=== Extracted data entries ===
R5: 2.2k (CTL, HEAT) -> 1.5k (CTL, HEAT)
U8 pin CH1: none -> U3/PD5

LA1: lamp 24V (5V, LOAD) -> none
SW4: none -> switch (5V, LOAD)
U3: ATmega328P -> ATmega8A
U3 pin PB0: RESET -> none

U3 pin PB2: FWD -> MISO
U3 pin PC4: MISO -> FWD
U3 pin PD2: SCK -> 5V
...
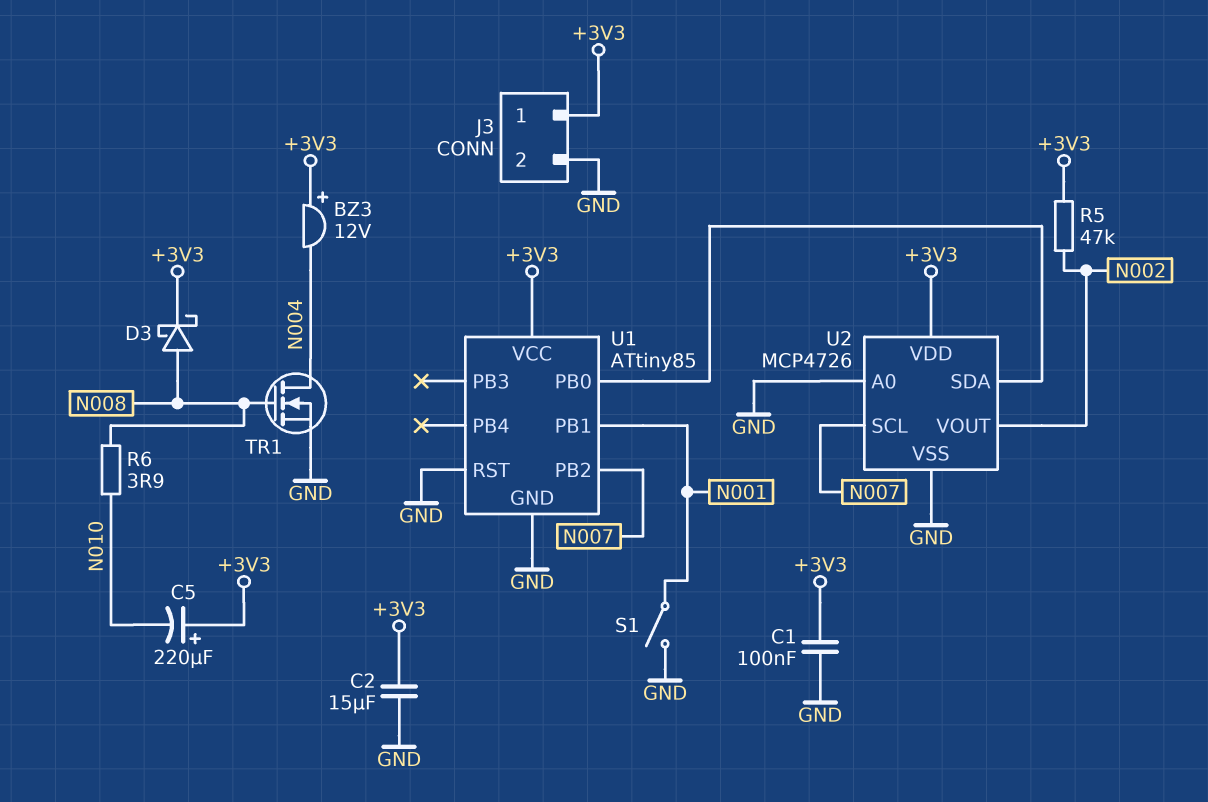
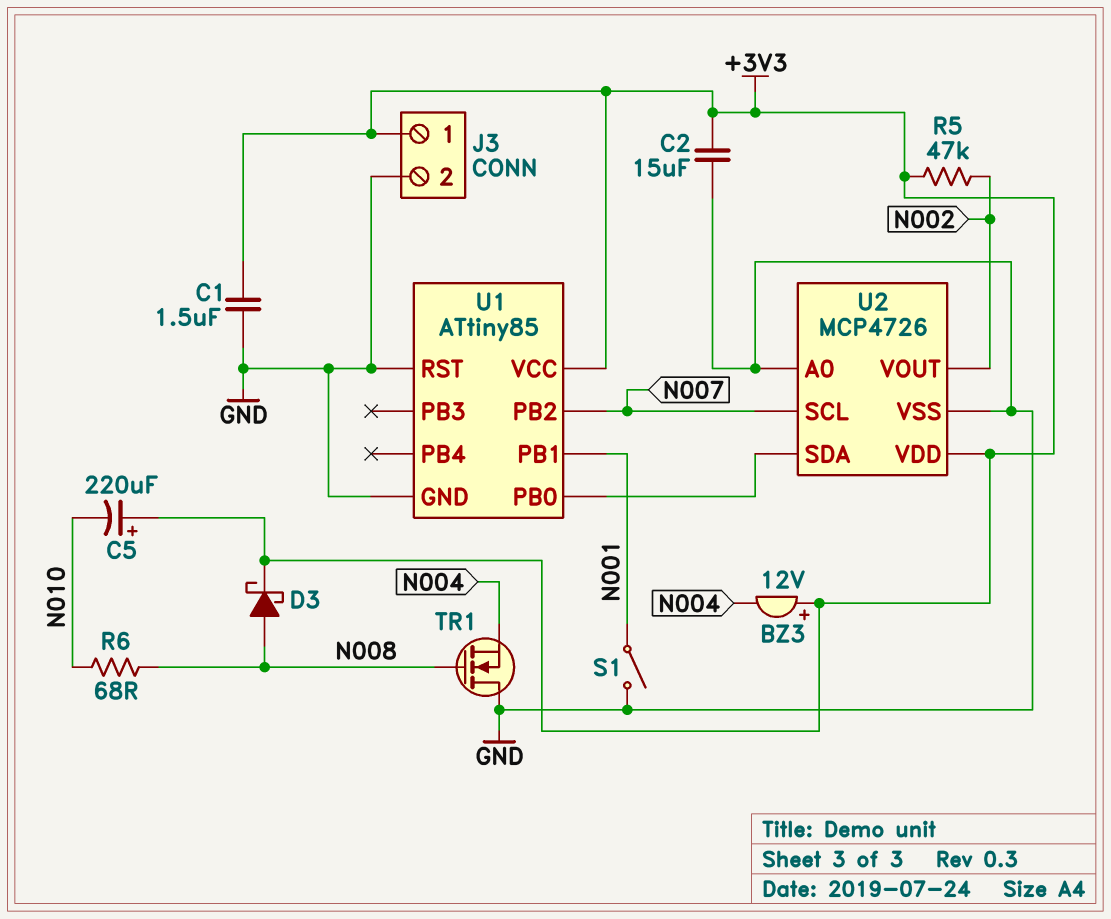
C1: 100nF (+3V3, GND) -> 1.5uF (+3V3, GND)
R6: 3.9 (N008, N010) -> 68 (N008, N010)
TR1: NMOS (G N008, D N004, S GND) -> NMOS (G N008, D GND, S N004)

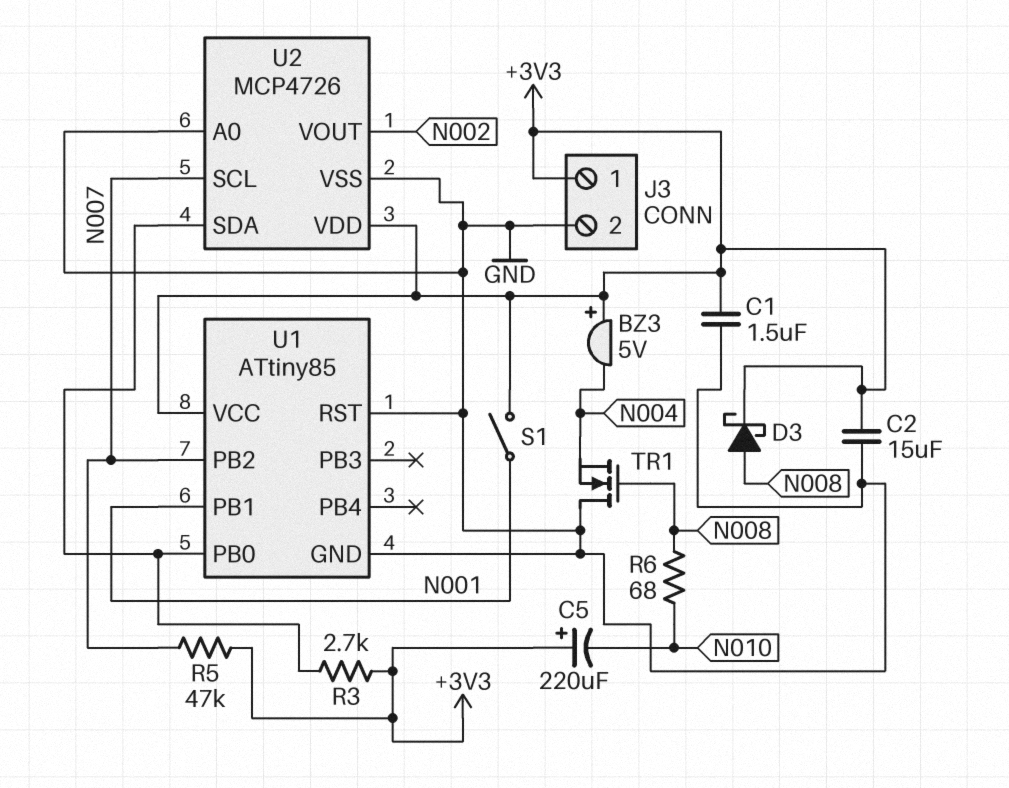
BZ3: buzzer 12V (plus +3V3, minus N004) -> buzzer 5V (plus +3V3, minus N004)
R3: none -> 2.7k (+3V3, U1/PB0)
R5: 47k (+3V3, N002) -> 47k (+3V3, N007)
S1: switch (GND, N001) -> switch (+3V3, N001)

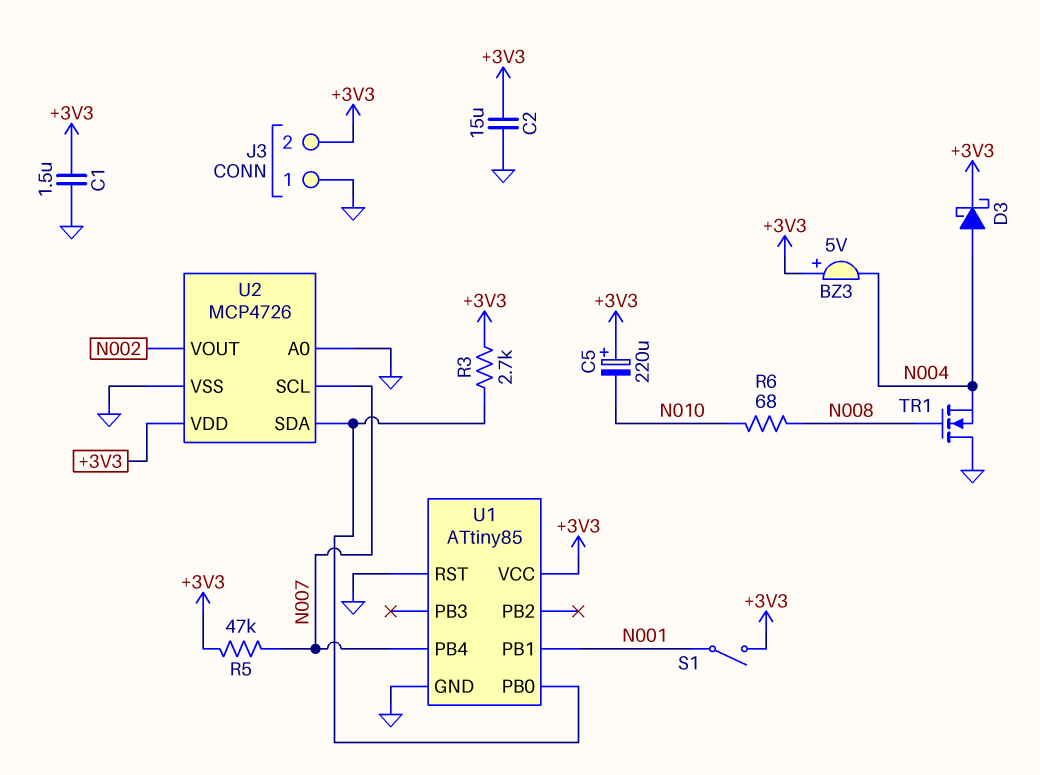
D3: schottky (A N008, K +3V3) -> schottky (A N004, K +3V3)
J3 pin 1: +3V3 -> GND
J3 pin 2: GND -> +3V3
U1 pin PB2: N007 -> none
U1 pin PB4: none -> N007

=== WORK TO BE COMPLETED ===
Using the records above, restate word for word the lines from the one with "U3: ATmega328P -> ATmega8A" through the one with "U3 pin PD2: SCK -> 5V", both included.

=== COMPLETED TASK ===
U3: ATmega328P -> ATmega8A
U3 pin PB0: RESET -> none

U3 pin PB2: FWD -> MISO
U3 pin PC4: MISO -> FWD
U3 pin PD2: SCK -> 5V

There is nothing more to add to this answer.